What you need to do
Exact copies of the lines below are the goal; any images in them are dropped.

Supplied information
*****
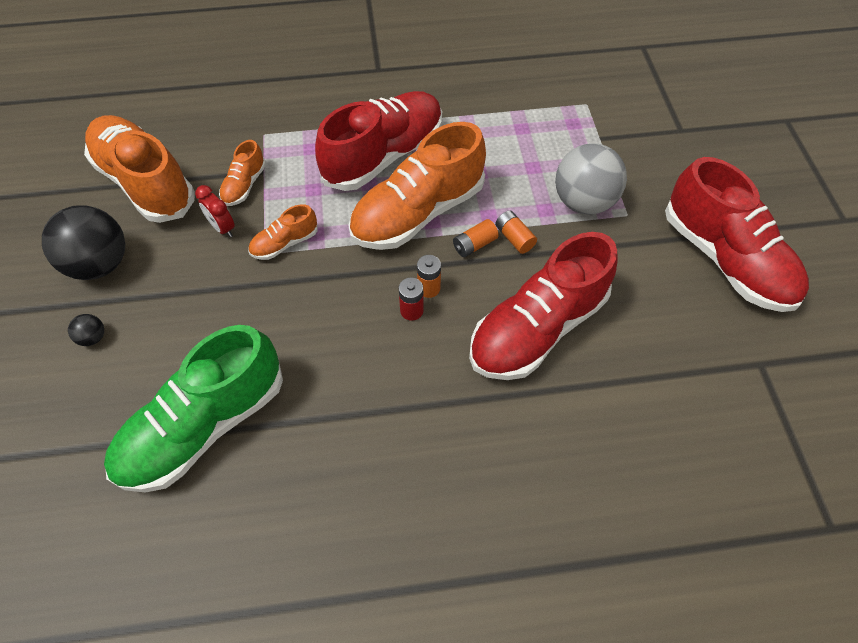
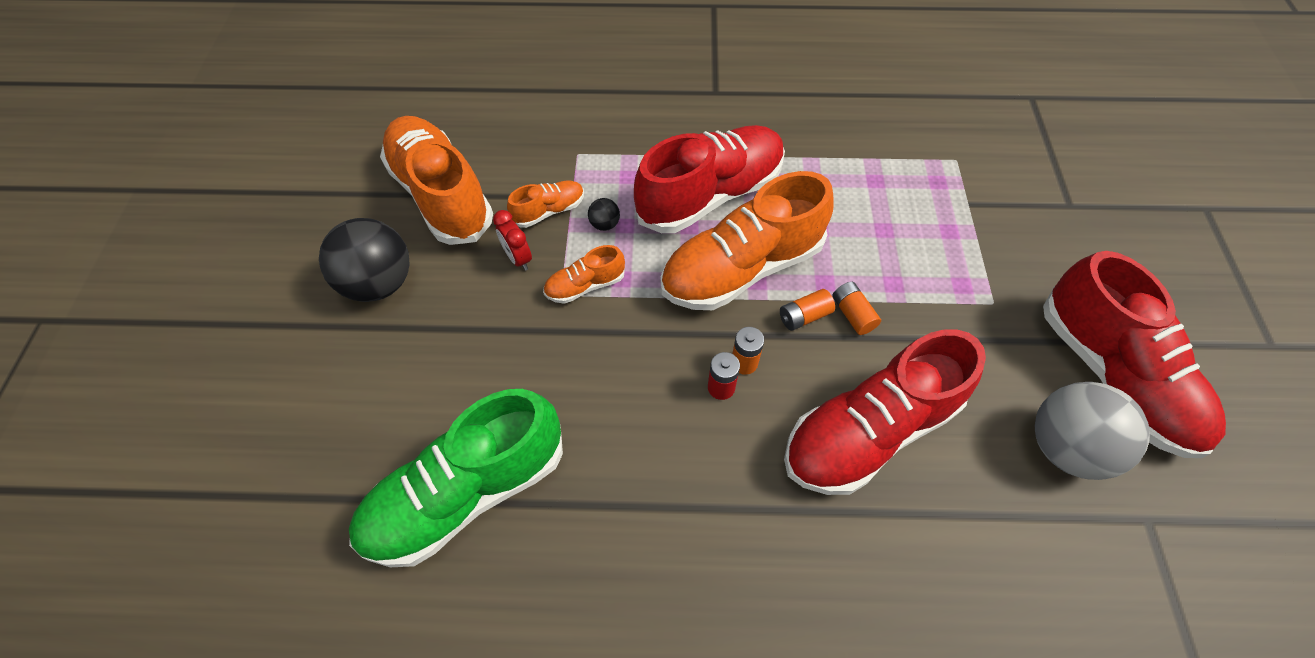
camera: 10 degrees right, 0 degrees up
(93, 337) = (360, 368): black ball -> black ball (605, 224)
(244, 185) = (549, 211): orange shoe -> orange shoe turned 150 degrees counterclockwise
(583, 202) = (941, 280): grey ball -> grey ball (1065, 447)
*****
Task result
camera: 10 degrees right, 0 degrees up
(93, 337) = (360, 368): black ball -> black ball (605, 224)
(244, 185) = (549, 211): orange shoe -> orange shoe turned 150 degrees counterclockwise
(583, 202) = (941, 280): grey ball -> grey ball (1065, 447)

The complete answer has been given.